Your task is to find every line in the records that holds the string "purple" and copy it.

....

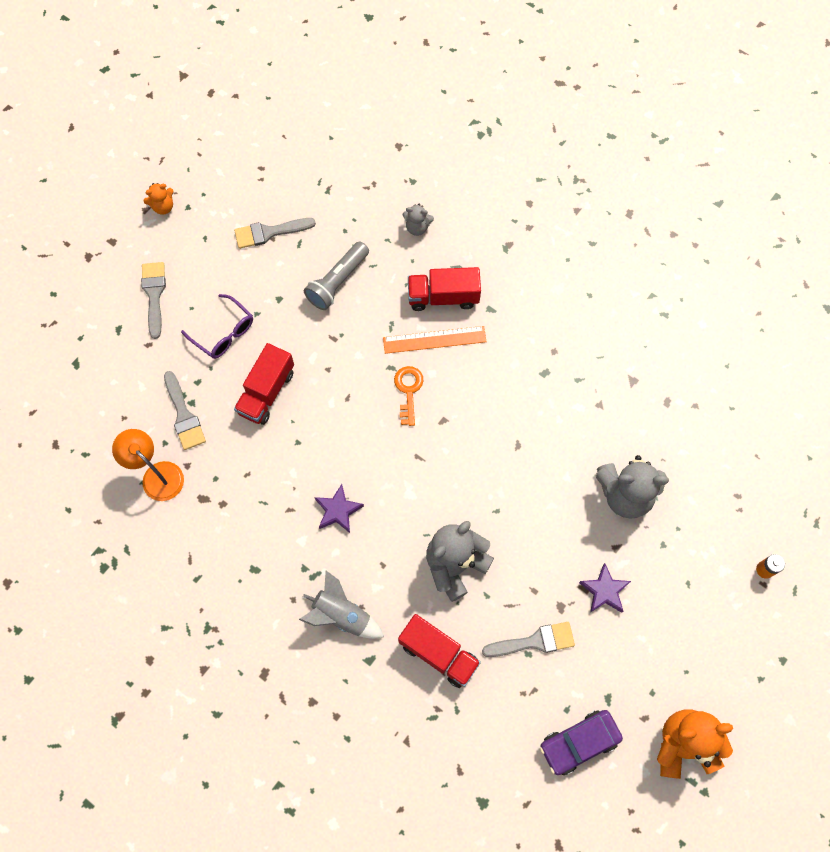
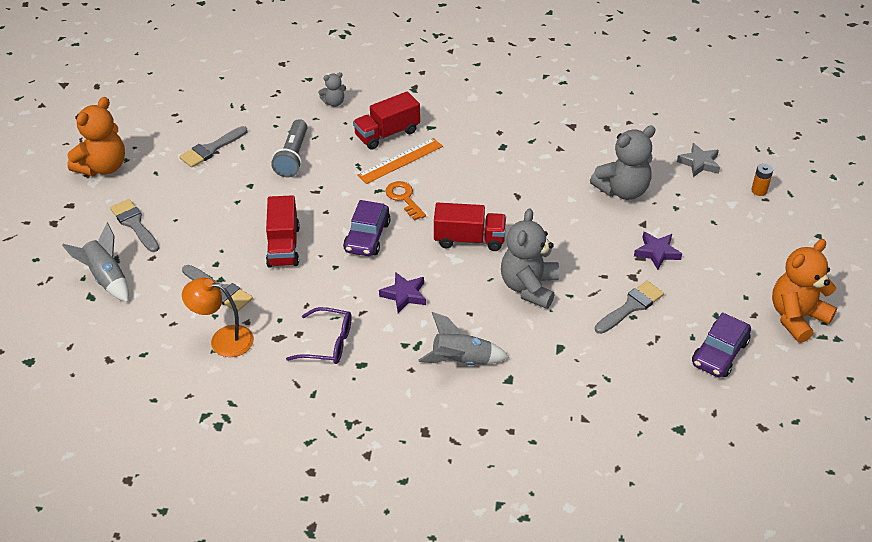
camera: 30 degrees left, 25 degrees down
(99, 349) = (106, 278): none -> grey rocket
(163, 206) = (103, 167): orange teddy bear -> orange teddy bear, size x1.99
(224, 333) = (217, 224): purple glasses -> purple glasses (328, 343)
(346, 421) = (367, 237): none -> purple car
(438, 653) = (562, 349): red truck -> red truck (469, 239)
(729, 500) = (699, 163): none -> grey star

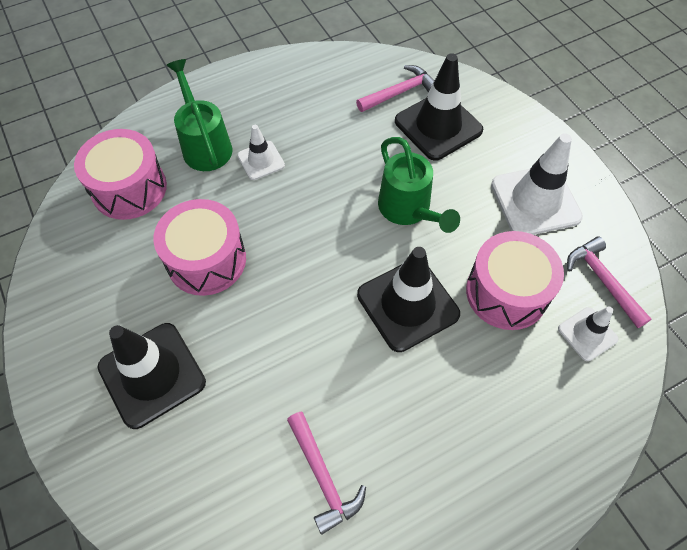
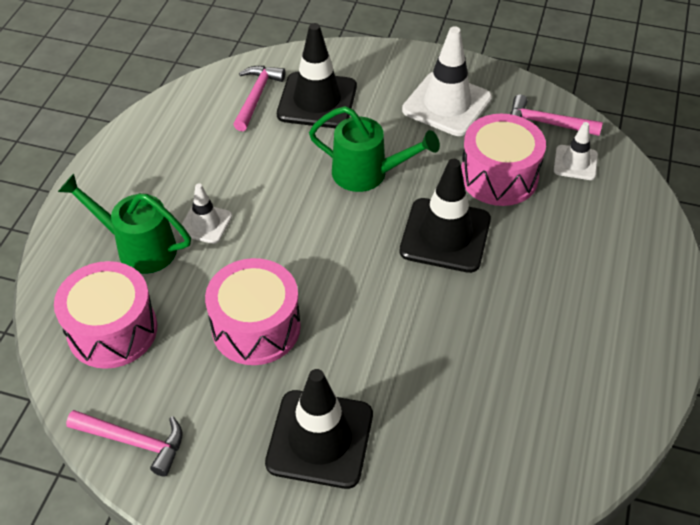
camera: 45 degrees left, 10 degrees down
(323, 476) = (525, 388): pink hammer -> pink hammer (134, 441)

....

Solution to this problem ::
(224, 333) = (217, 224): purple glasses -> purple glasses (328, 343)
(346, 421) = (367, 237): none -> purple car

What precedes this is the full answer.